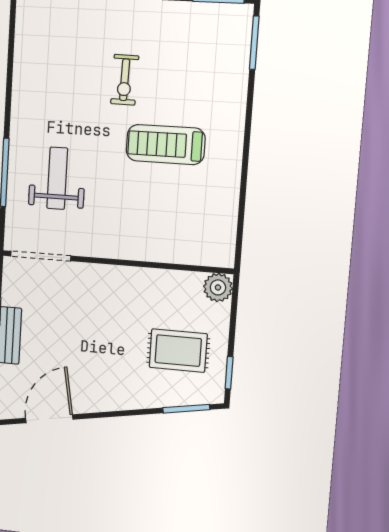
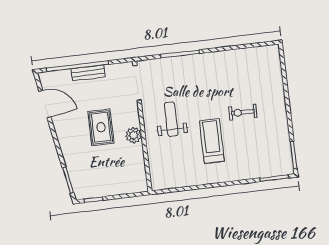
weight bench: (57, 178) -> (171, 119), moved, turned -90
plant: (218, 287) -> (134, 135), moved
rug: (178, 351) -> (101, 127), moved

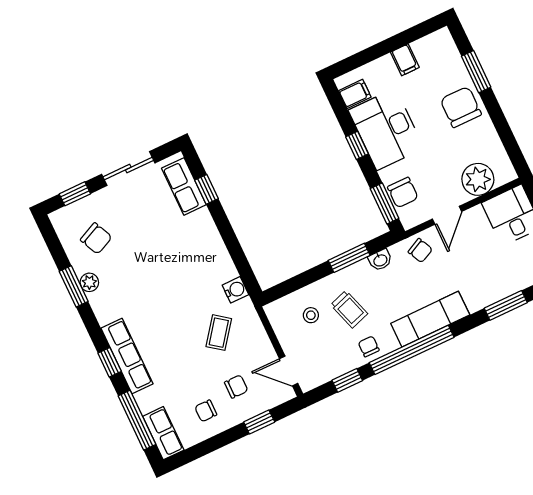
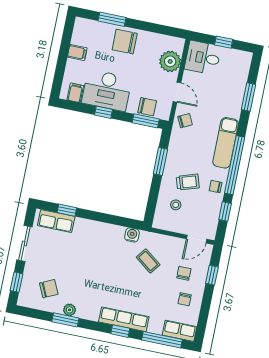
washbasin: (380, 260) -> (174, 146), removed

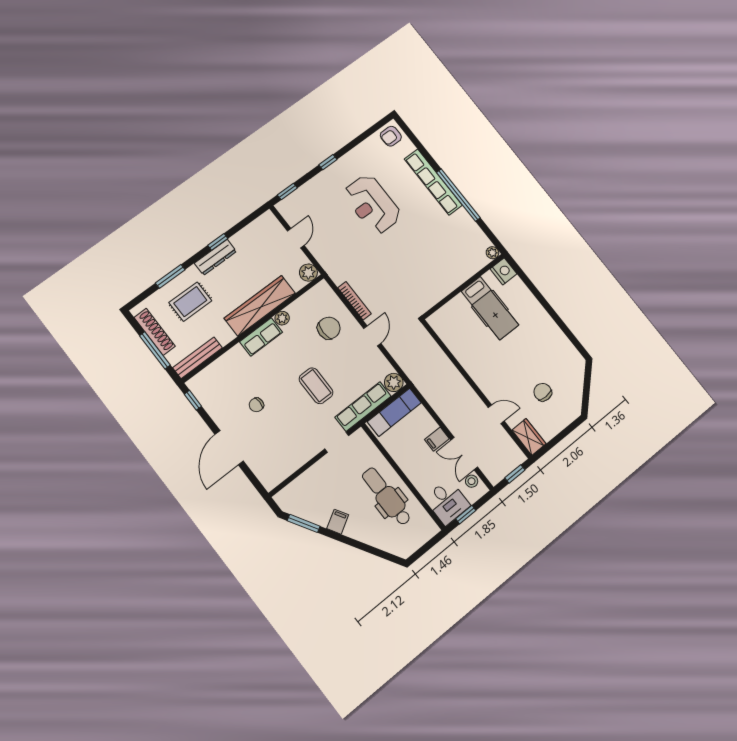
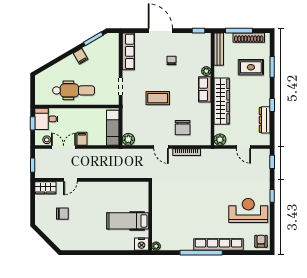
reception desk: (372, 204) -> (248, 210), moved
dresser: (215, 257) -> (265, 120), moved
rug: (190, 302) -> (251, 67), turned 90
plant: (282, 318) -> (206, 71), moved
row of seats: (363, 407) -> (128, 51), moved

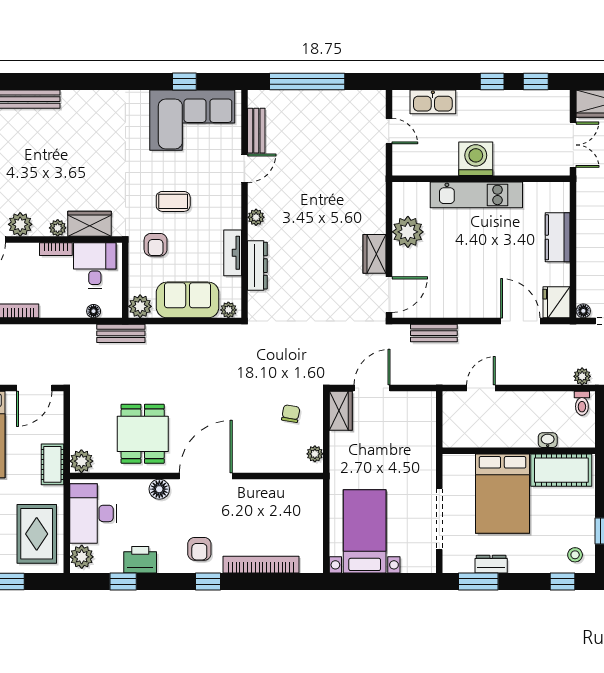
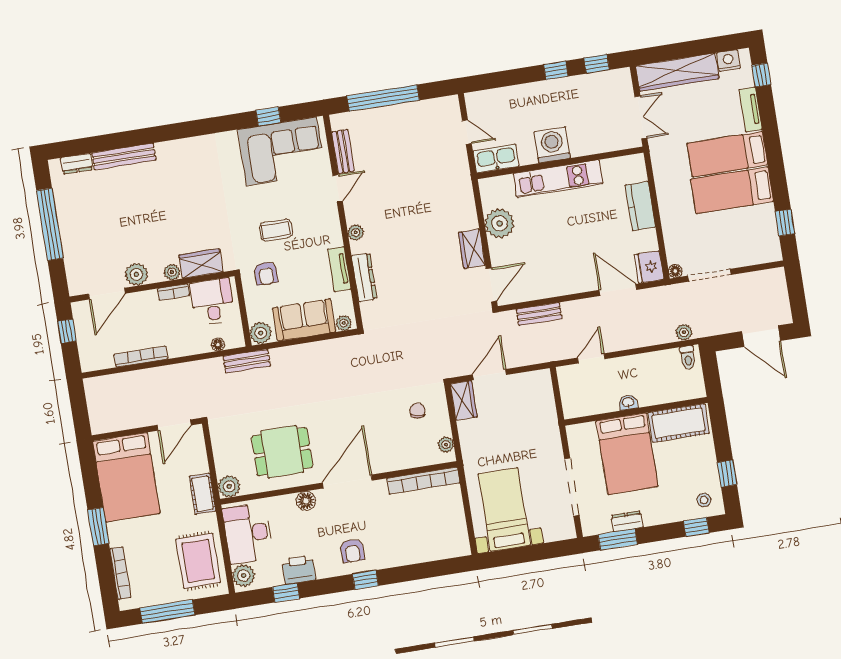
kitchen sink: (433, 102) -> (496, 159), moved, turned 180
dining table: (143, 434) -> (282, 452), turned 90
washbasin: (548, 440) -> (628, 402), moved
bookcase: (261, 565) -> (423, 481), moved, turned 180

· · ·

▸ Job item: Figure out how many lines above hold "plant", then give that number alone.

▸ Reply to the task: 2